Before and after images
....................

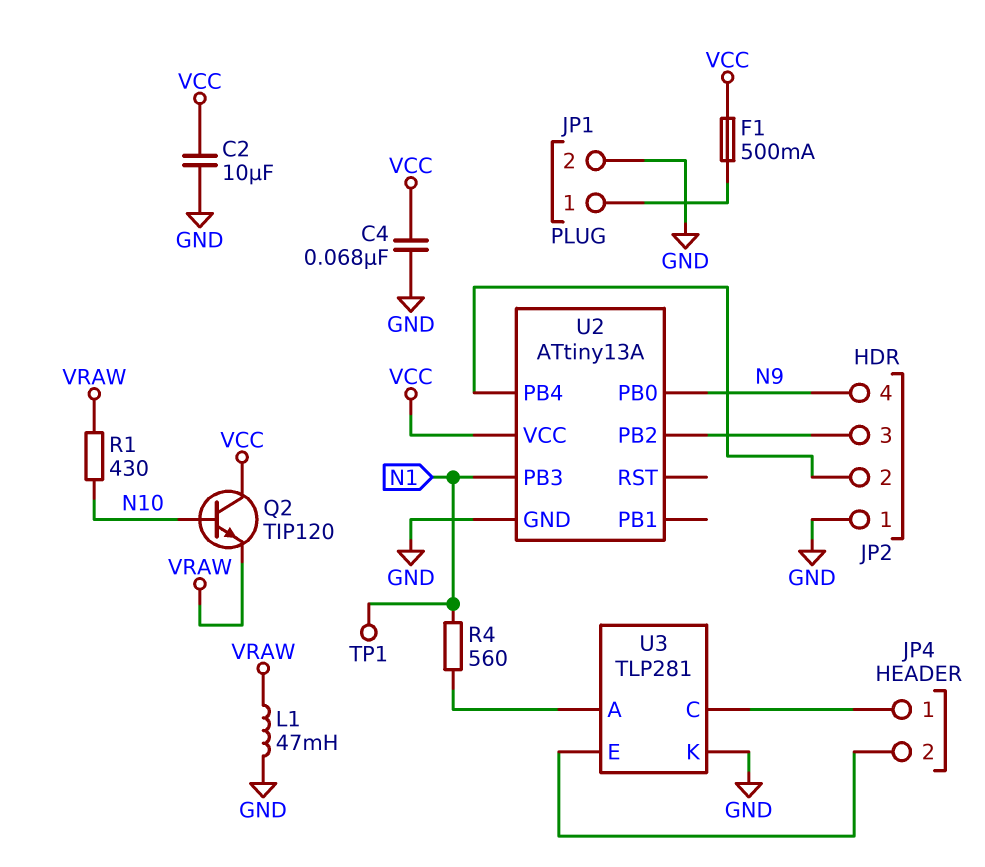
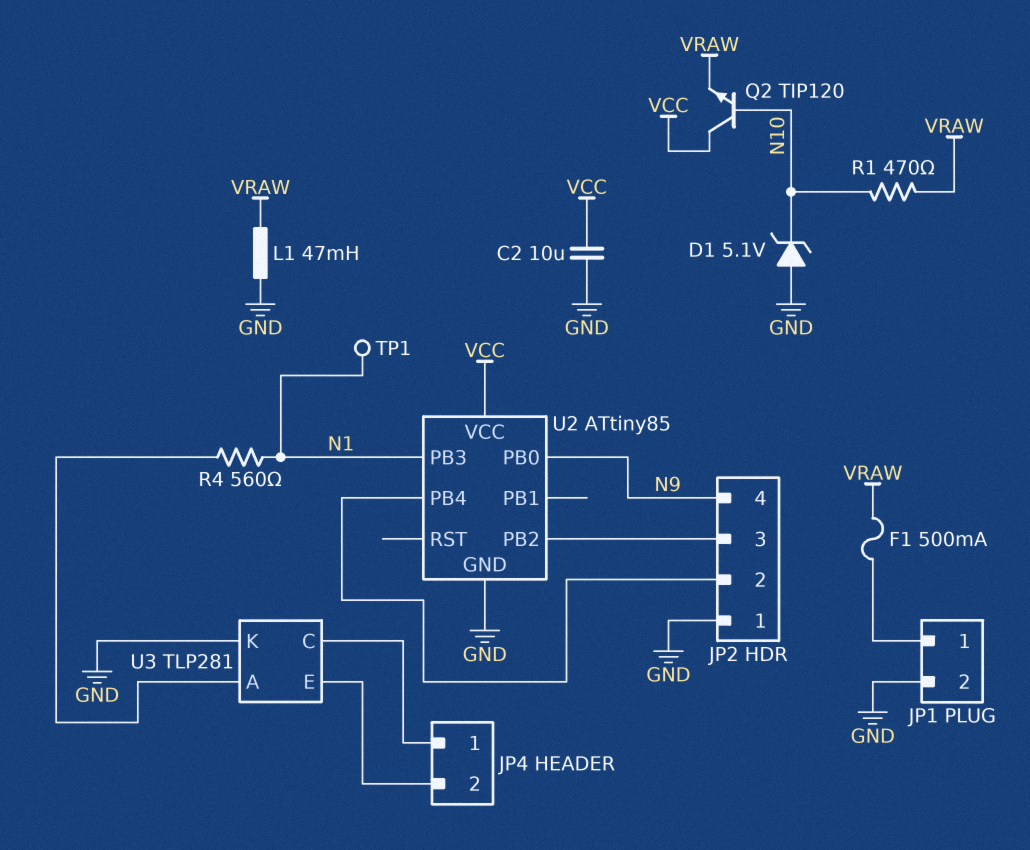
C4: 68nF (GND, VCC) -> none
D1: none -> zener 5.1V (A GND, K N10)
F1: 500mA (JP1/1, VCC) -> 500mA (JP1/1, VRAW)
R1: 430 (N10, VRAW) -> 470 (N10, VRAW)
U2: ATtiny13A -> ATtiny85

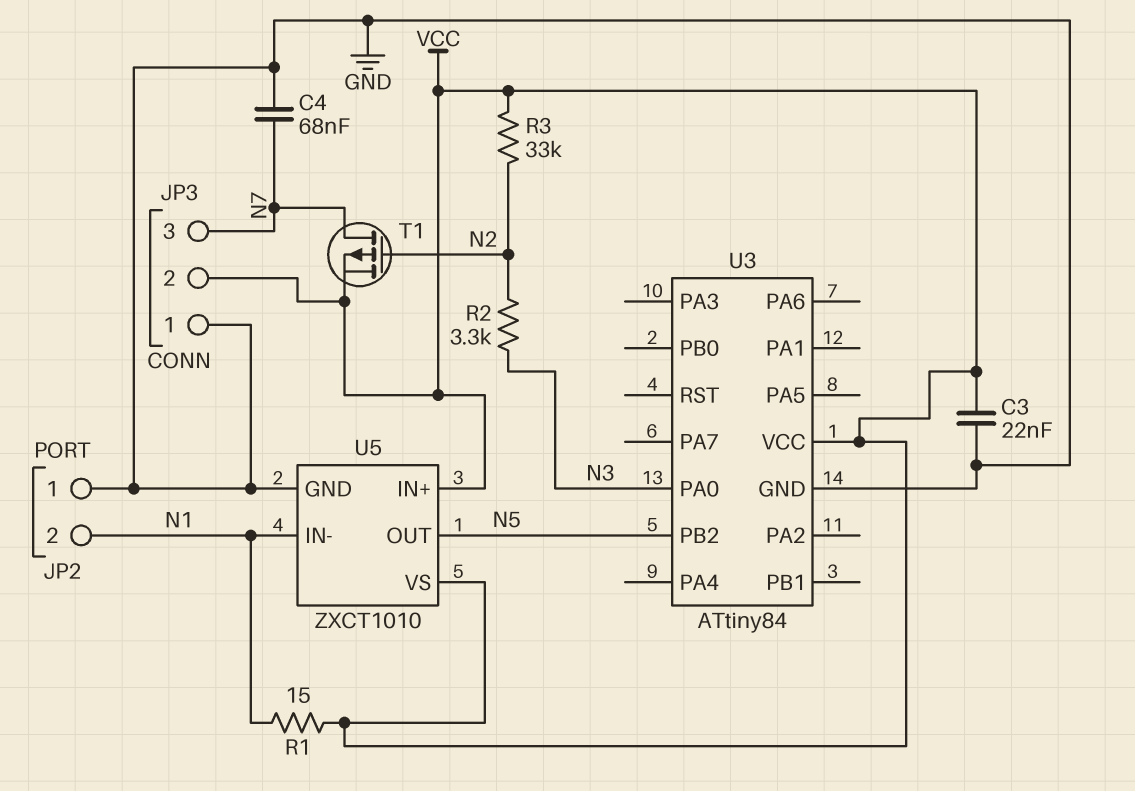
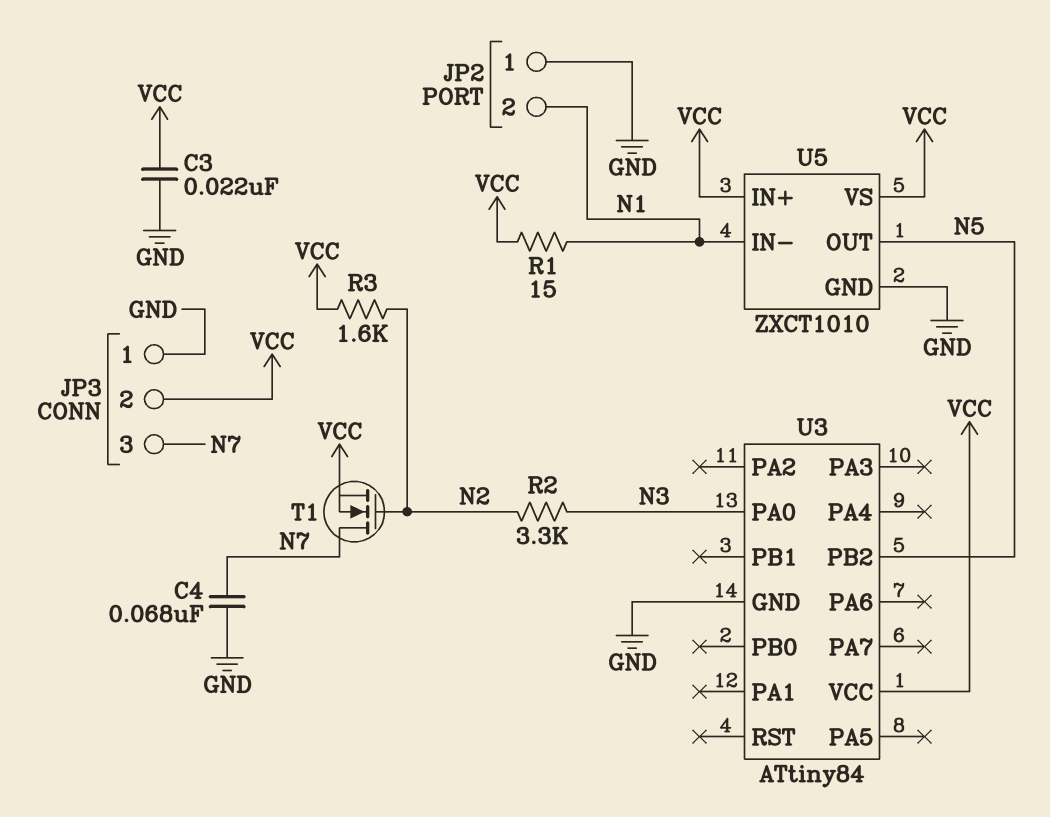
R3: 33k (N2, VCC) -> 1.6k (N2, VCC)
T1: PMOS (G N2, D N7, S VCC) -> NMOS (G N2, D N7, S VCC)

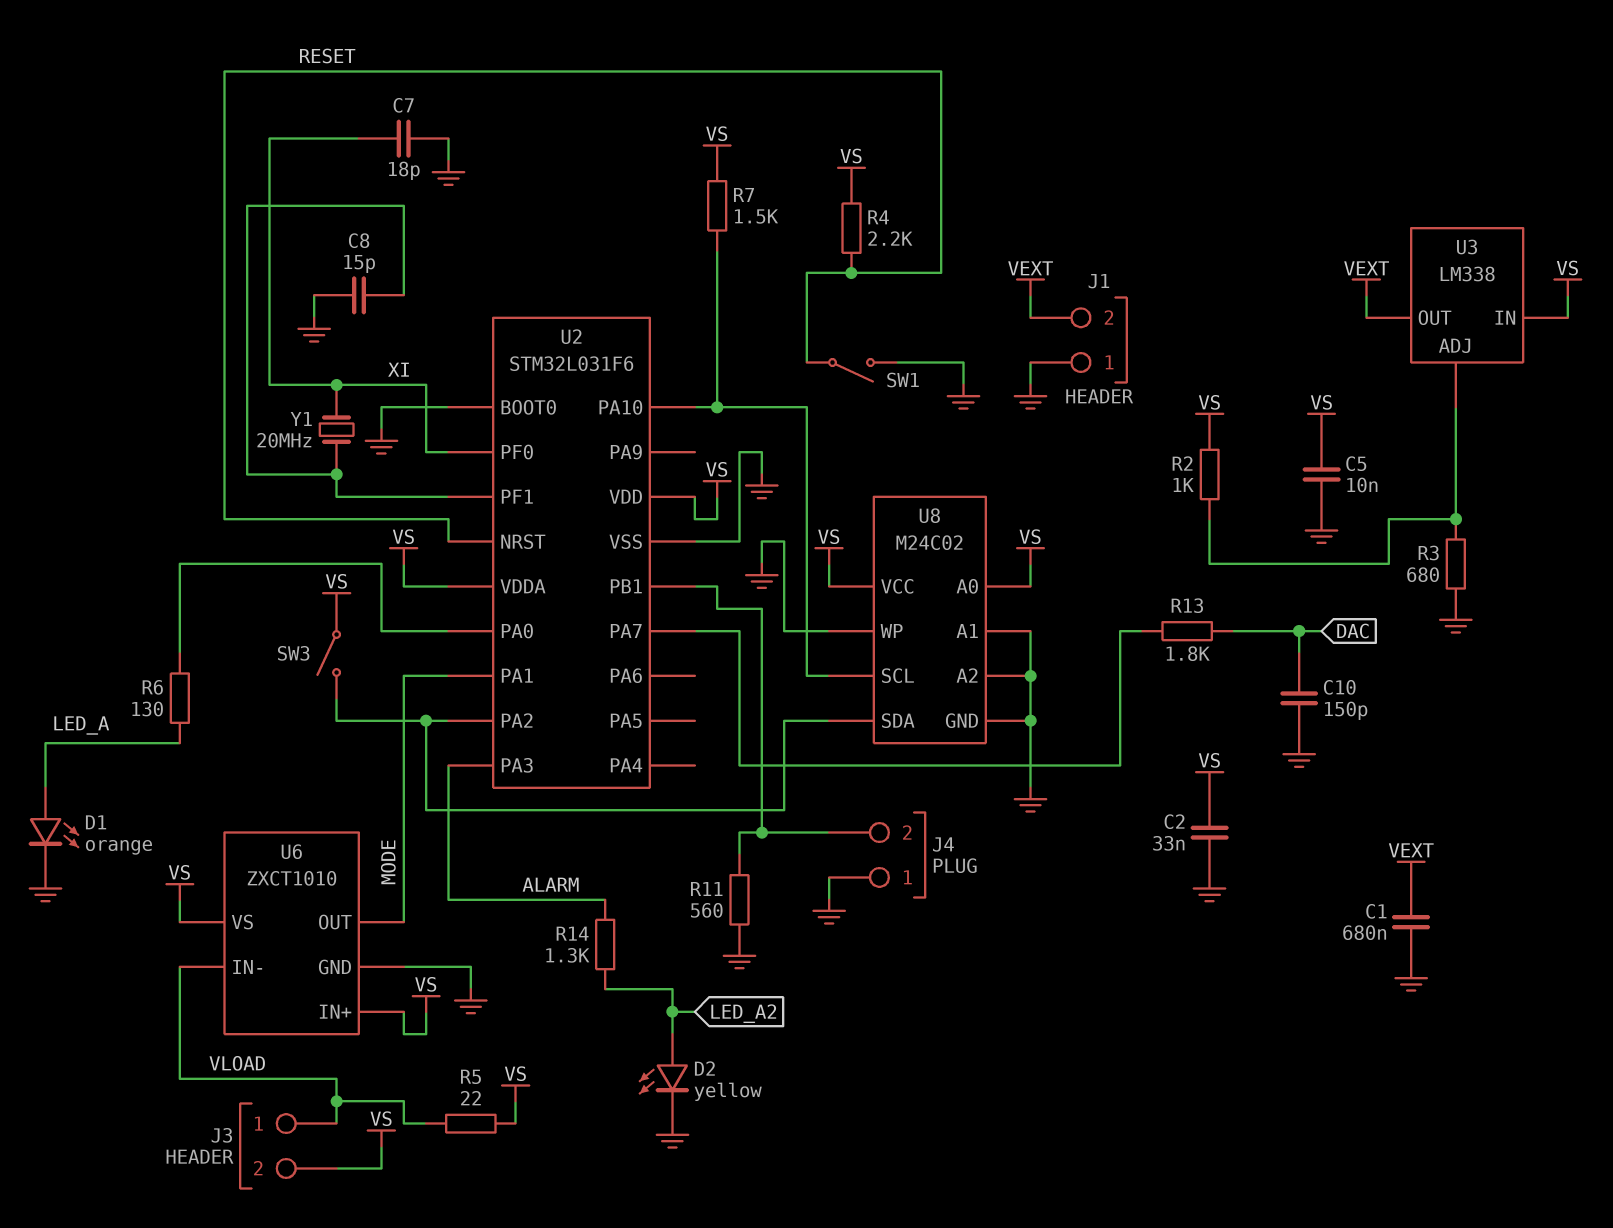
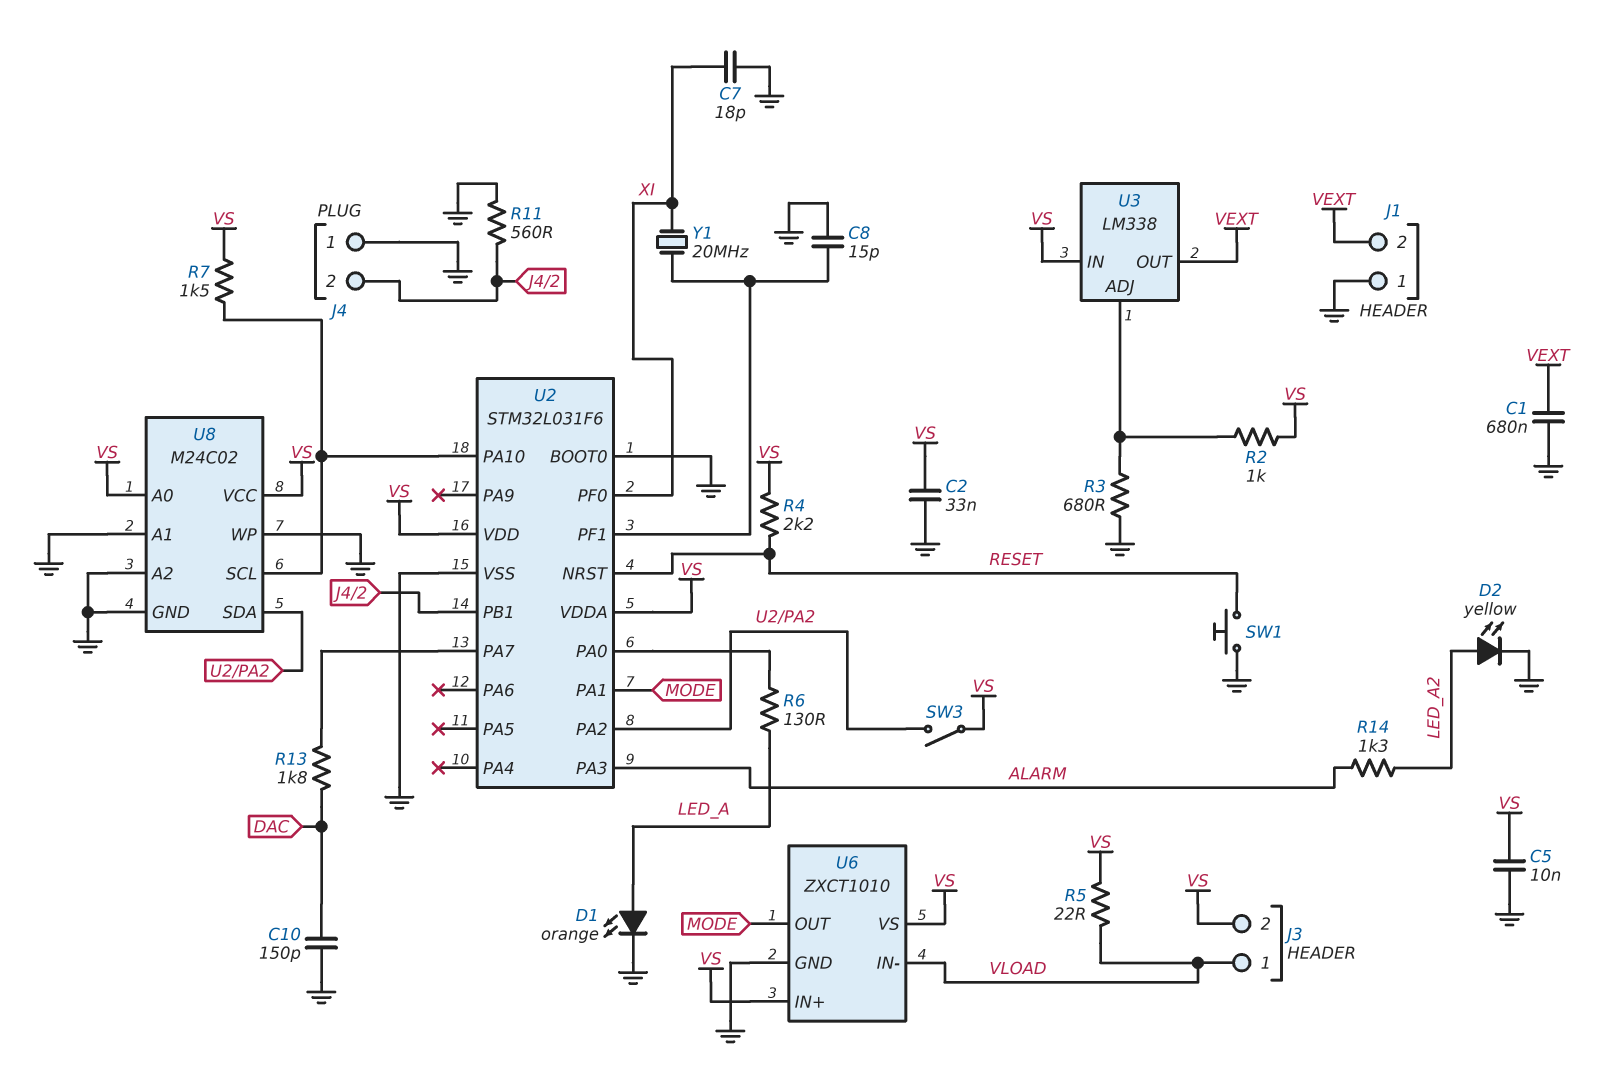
SW1: switch (GND, RESET) -> button (GND, RESET)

....................

* Task statement:
Return the lines above exactly; the images are not part of the copy.

* Solution below:
C4: 68nF (GND, VCC) -> none
D1: none -> zener 5.1V (A GND, K N10)
F1: 500mA (JP1/1, VCC) -> 500mA (JP1/1, VRAW)
R1: 430 (N10, VRAW) -> 470 (N10, VRAW)
U2: ATtiny13A -> ATtiny85

R3: 33k (N2, VCC) -> 1.6k (N2, VCC)
T1: PMOS (G N2, D N7, S VCC) -> NMOS (G N2, D N7, S VCC)

SW1: switch (GND, RESET) -> button (GND, RESET)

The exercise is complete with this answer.